╭─ Entries shown

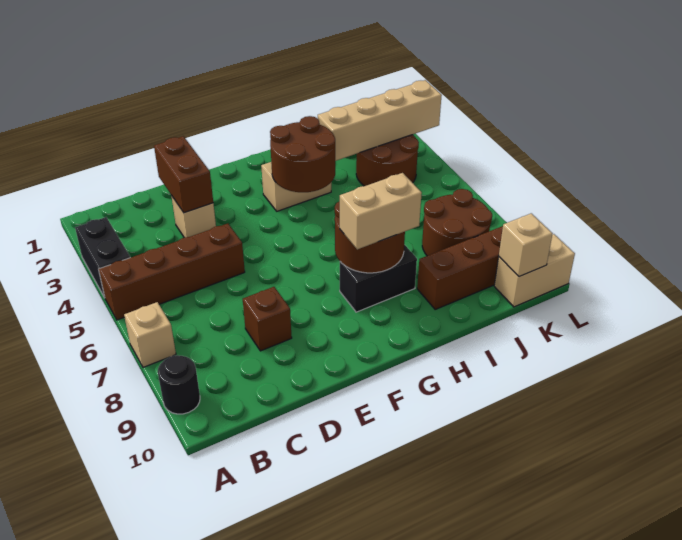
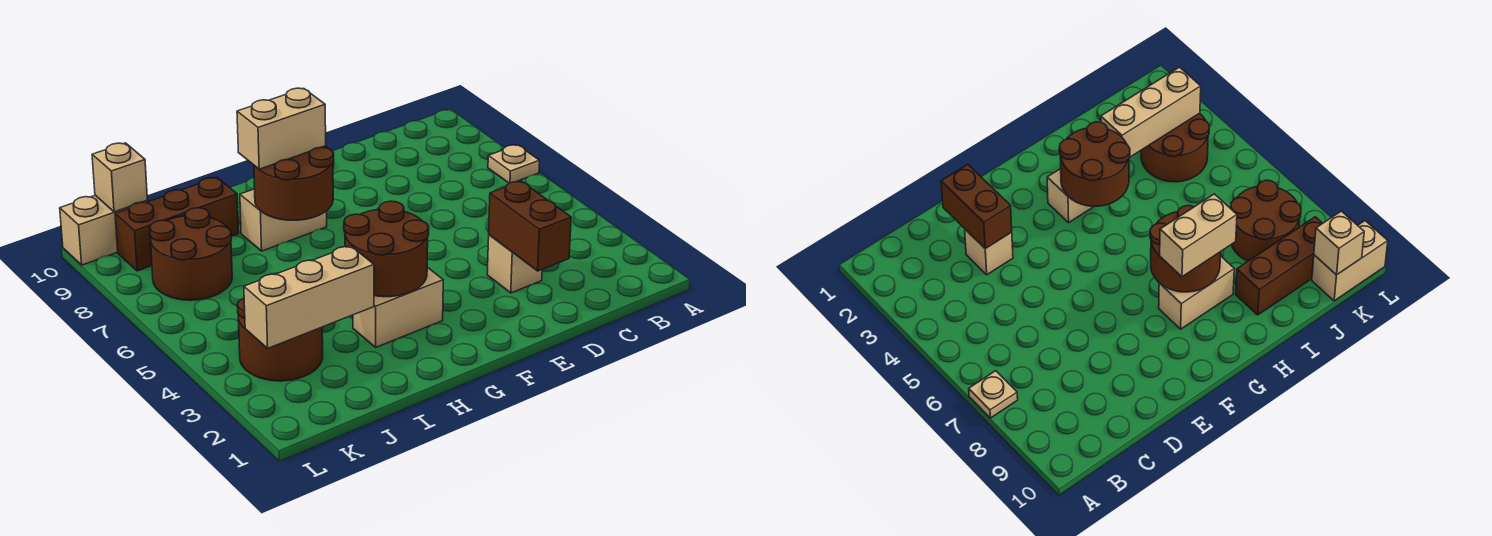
black brick A3:A4 level 1 -> none
brown brick A5:D5 level 1 -> none
tan brick A7 level 1 -> tan plate A7 level 1
black round brick A9 level 1 -> none
brown brick D8 level 1 -> none
black brick G8:H8 level 1 -> tan brick G8:H8 level 1
tan brick I3:L3 level 2 -> tan brick I3:K3 level 2

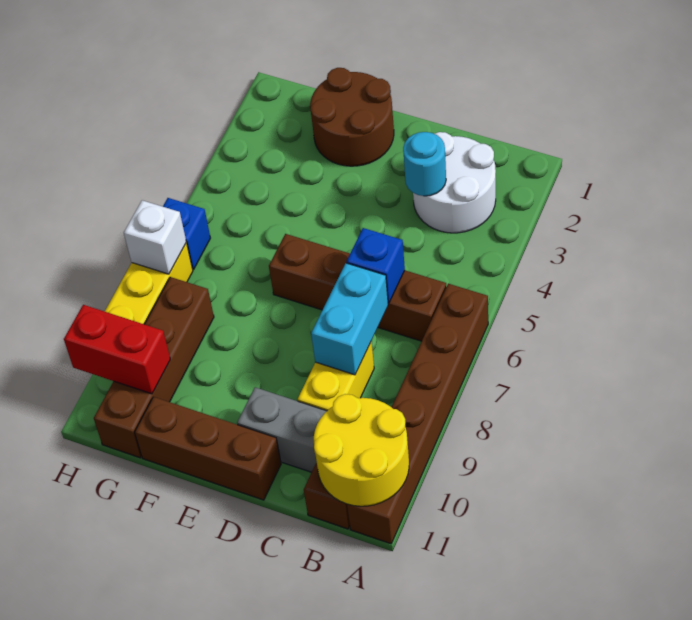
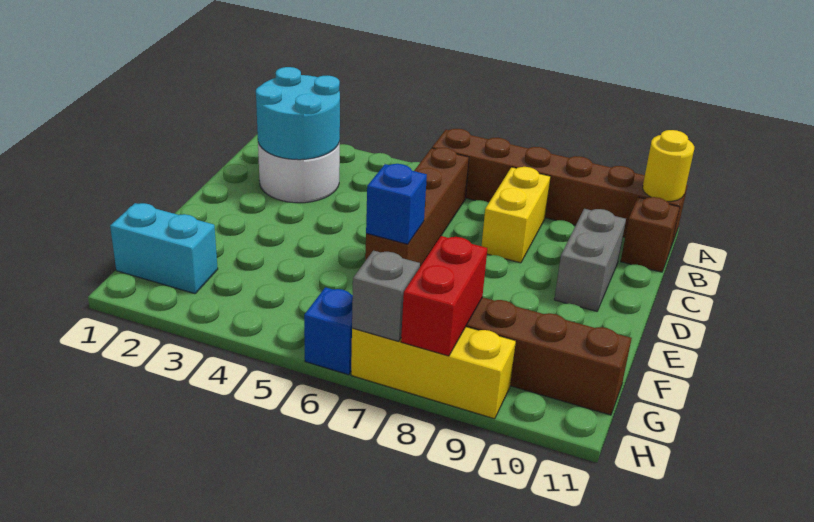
yellow round brick A10:B11 level 2 -> yellow round brick A11 level 2
cyan round brick C3 level 2 -> cyan round brick B2:C3 level 2
blue brick C6 level 2 -> blue brick E6 level 2
cyan brick C7:C8 level 2 -> cyan brick G1:G2 level 1
yellow brick C8:C9 level 1 -> yellow brick B8:C8 level 1
brown brick D11:F11 level 1 -> none
brown round brick E1:F2 level 1 -> none
red brick G10:H10 level 2 -> red brick G8:H8 level 2
white brick H7 level 2 -> grey brick H7 level 2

╰─

== Task instructions ==
Set down exactly the line that holds "brown round brick E1:F2 level 1 -> none" and all lines after it to the end of the data.

== The completed task ==
brown round brick E1:F2 level 1 -> none
red brick G10:H10 level 2 -> red brick G8:H8 level 2
white brick H7 level 2 -> grey brick H7 level 2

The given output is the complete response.